══ Input for this task

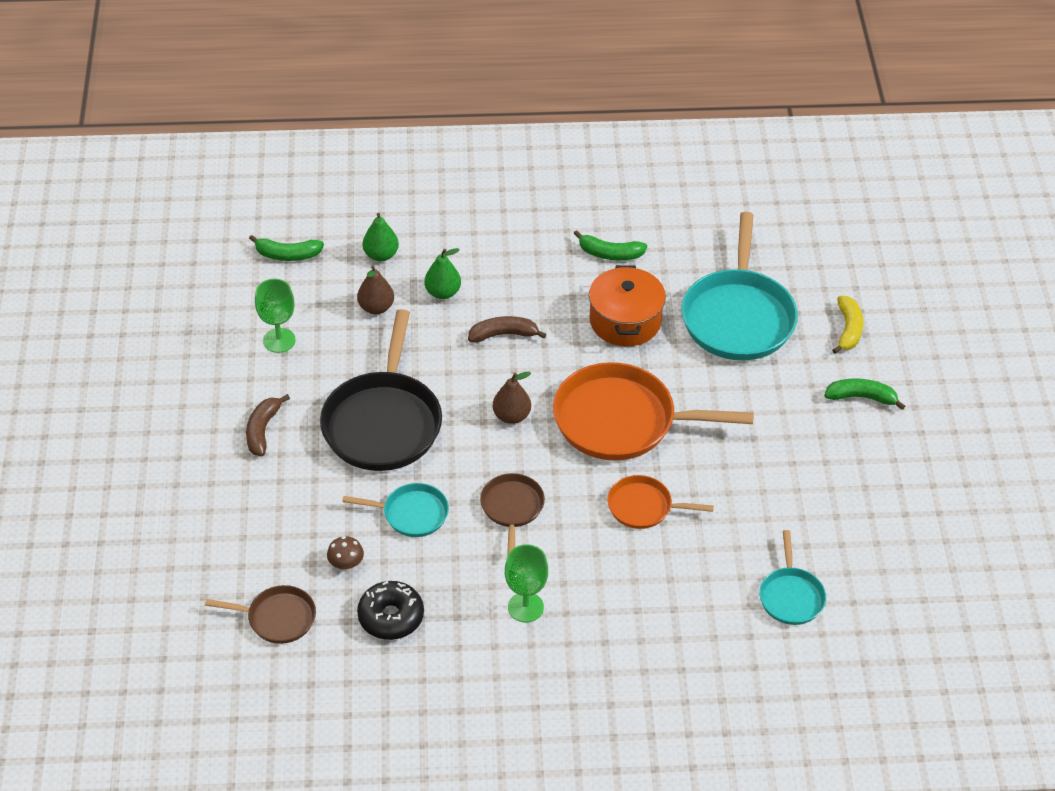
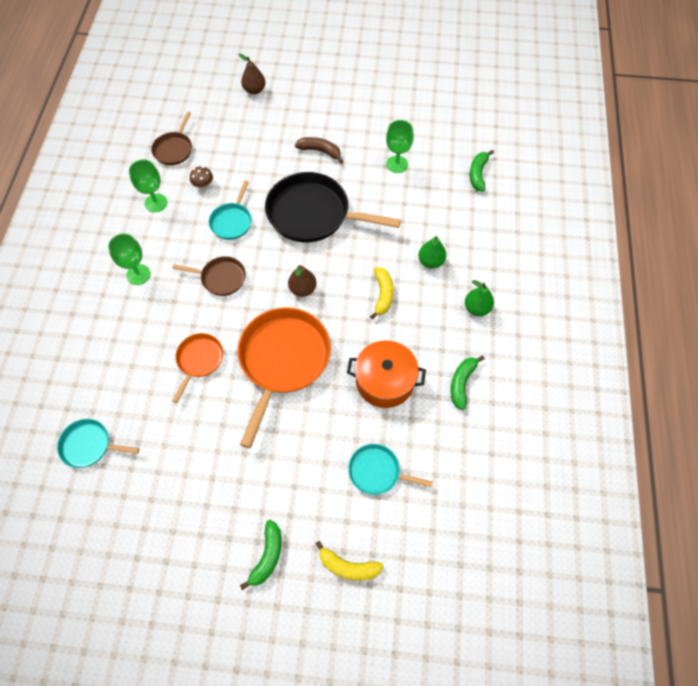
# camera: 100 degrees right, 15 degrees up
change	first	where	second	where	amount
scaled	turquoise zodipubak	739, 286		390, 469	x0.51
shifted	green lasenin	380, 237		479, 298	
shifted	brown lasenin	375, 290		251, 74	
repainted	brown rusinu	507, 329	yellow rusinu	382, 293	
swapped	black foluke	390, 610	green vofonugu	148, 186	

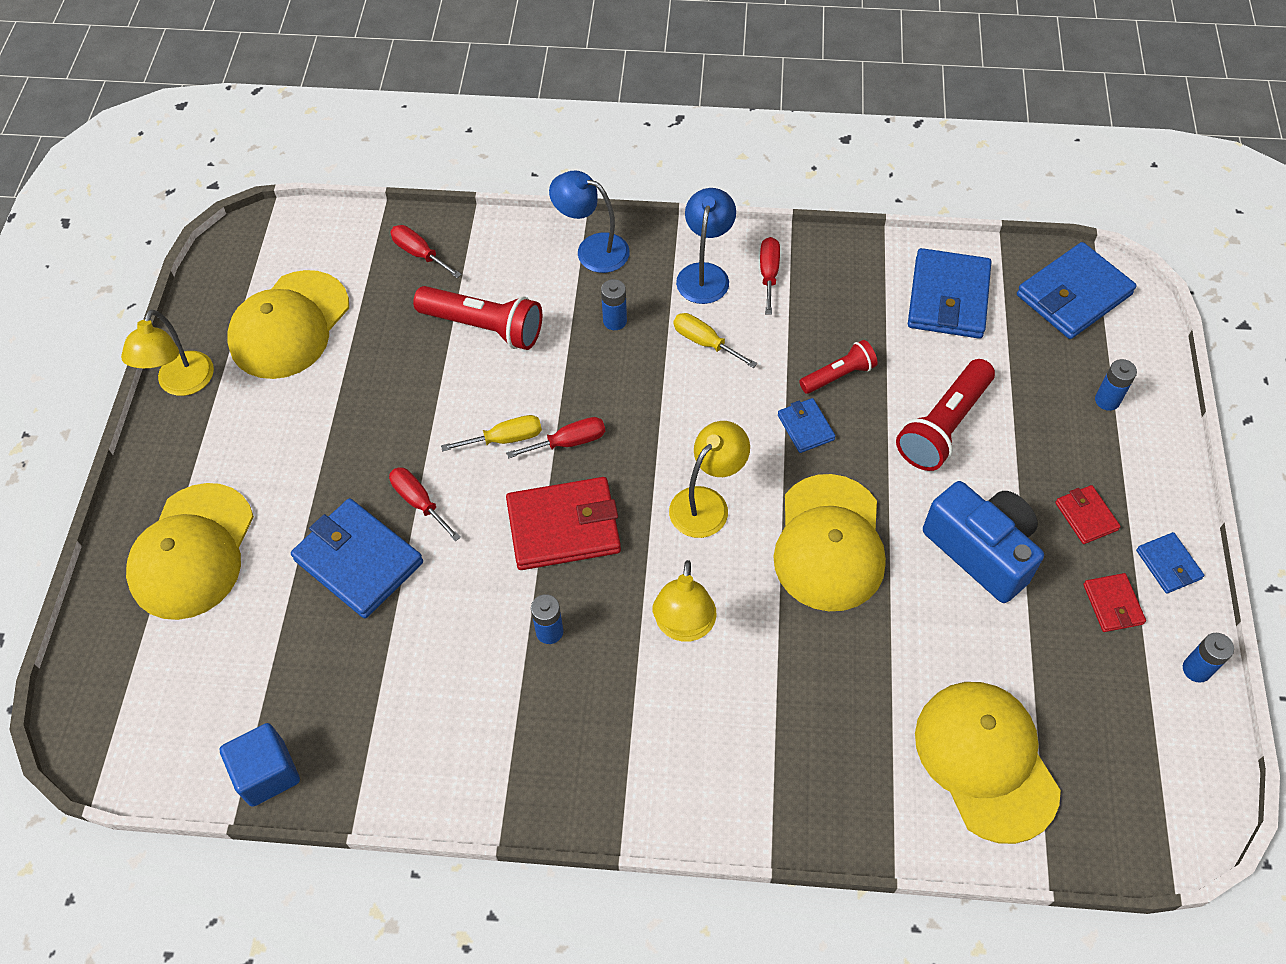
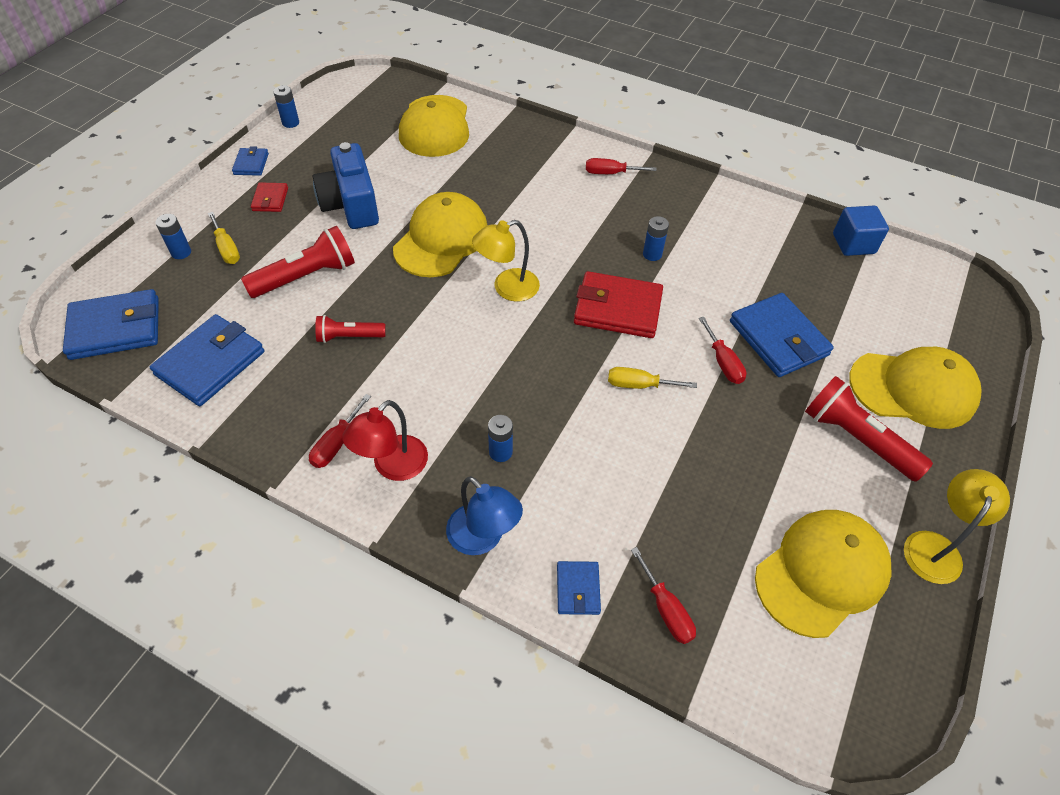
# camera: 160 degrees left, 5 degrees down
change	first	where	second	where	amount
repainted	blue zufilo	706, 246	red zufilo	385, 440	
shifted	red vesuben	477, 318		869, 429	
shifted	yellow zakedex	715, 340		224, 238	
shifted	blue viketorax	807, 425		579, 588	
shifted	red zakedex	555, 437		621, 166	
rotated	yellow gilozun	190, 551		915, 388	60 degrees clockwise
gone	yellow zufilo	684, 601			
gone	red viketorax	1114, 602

════

_Problem to work on_.
If a line in the records above holds the string "brown", copy it.

_Exercise answer_.
shifted	brown lasenin	375, 290		251, 74	
repainted	brown rusinu	507, 329	yellow rusinu	382, 293	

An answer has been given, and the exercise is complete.